*EXERCISE:* Please quote only the lines that start at the one with "(355, 353) = (170, 123): black" and go on to the last line of the data, both ends kept.

*SUPPLIED MATERIAL:*
───
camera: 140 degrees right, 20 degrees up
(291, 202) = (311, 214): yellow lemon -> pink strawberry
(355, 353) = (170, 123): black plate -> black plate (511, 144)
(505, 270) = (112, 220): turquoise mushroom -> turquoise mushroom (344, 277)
───
*ANSWER BELOW:*
(355, 353) = (170, 123): black plate -> black plate (511, 144)
(505, 270) = (112, 220): turquoise mushroom -> turquoise mushroom (344, 277)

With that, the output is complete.